INSTRUCTIONS FOR THE TASK:
Lines from the one containing "brown tile F7" through the last line of the data are to be returned exactly, both ends included, minus any pictures.

Extracted records:
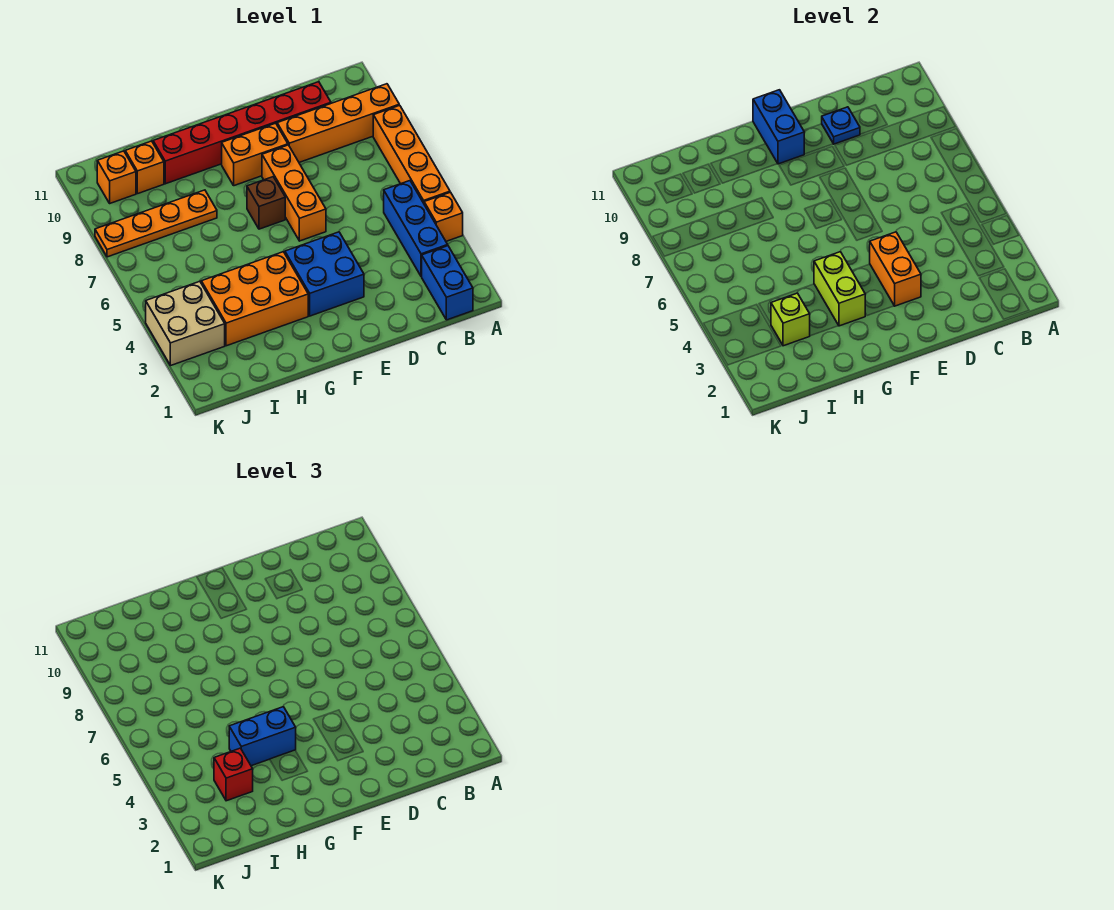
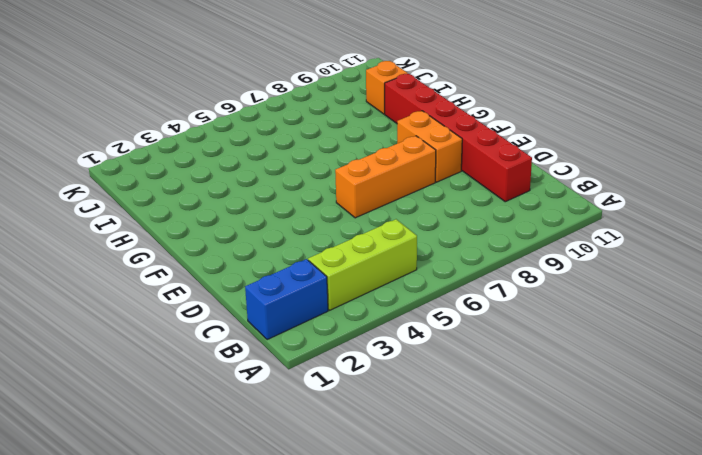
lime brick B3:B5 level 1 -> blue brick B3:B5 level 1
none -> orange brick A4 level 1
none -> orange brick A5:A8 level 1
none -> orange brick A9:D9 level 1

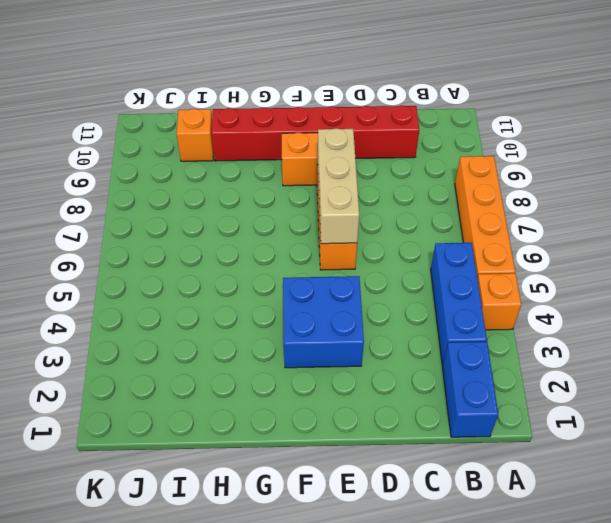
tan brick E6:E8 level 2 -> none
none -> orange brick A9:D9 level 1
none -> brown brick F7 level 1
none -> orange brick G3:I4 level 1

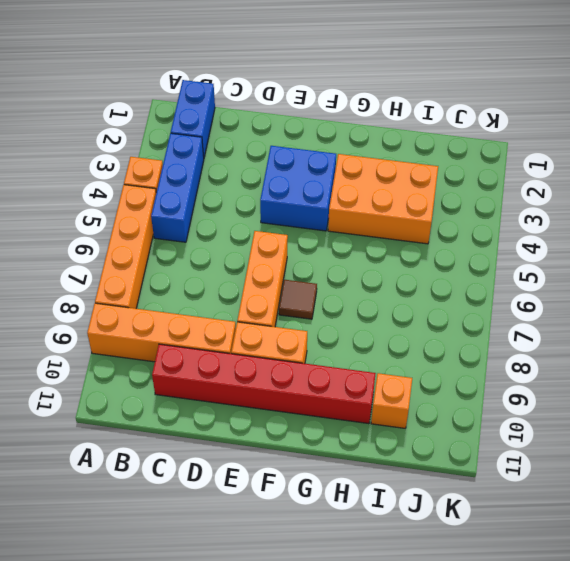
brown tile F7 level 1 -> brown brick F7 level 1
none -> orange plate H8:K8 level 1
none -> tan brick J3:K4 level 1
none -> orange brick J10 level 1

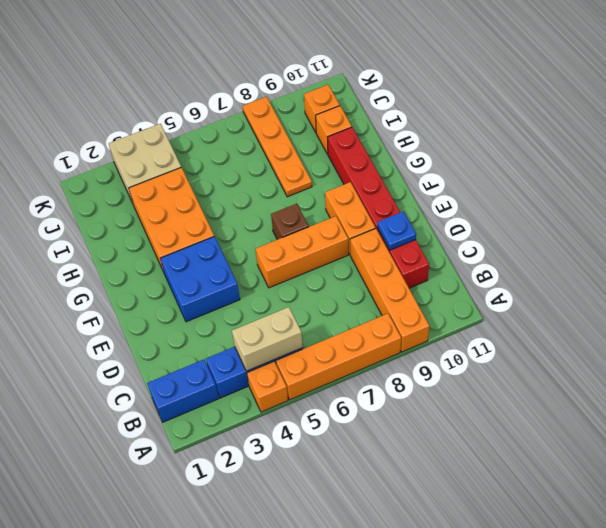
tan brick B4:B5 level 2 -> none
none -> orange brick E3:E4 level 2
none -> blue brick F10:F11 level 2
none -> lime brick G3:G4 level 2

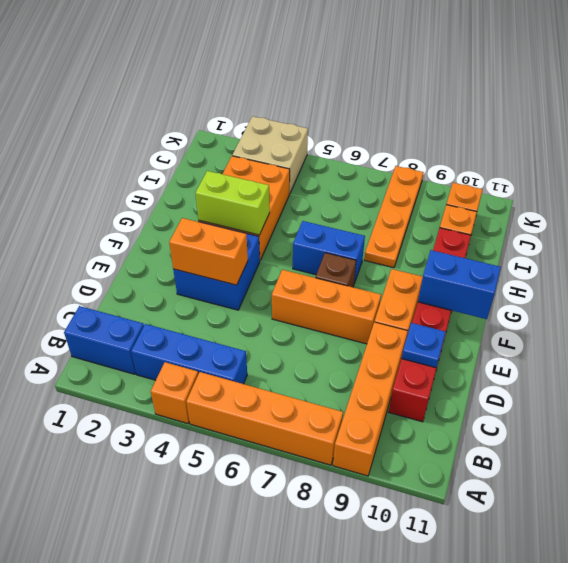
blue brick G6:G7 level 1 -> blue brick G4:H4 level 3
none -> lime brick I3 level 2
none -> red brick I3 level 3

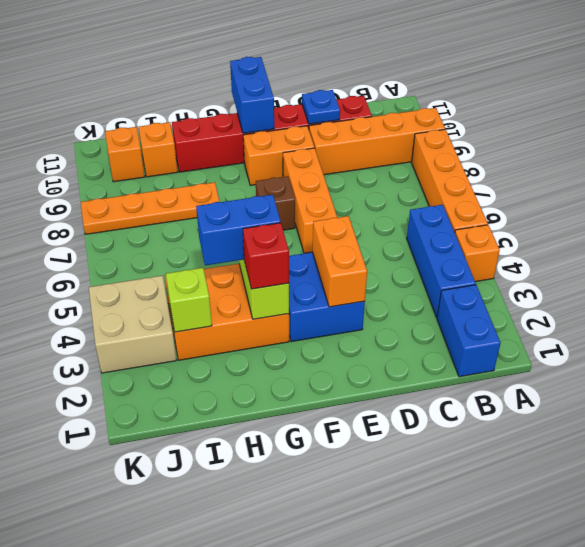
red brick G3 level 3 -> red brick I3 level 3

ANSWER SPACE:
brown tile F7 level 1 -> brown brick F7 level 1
none -> orange plate H8:K8 level 1
none -> tan brick J3:K4 level 1
none -> orange brick J10 level 1

tan brick B4:B5 level 2 -> none
none -> orange brick E3:E4 level 2
none -> blue brick F10:F11 level 2
none -> lime brick G3:G4 level 2

blue brick G6:G7 level 1 -> blue brick G4:H4 level 3
none -> lime brick I3 level 2
none -> red brick I3 level 3

red brick G3 level 3 -> red brick I3 level 3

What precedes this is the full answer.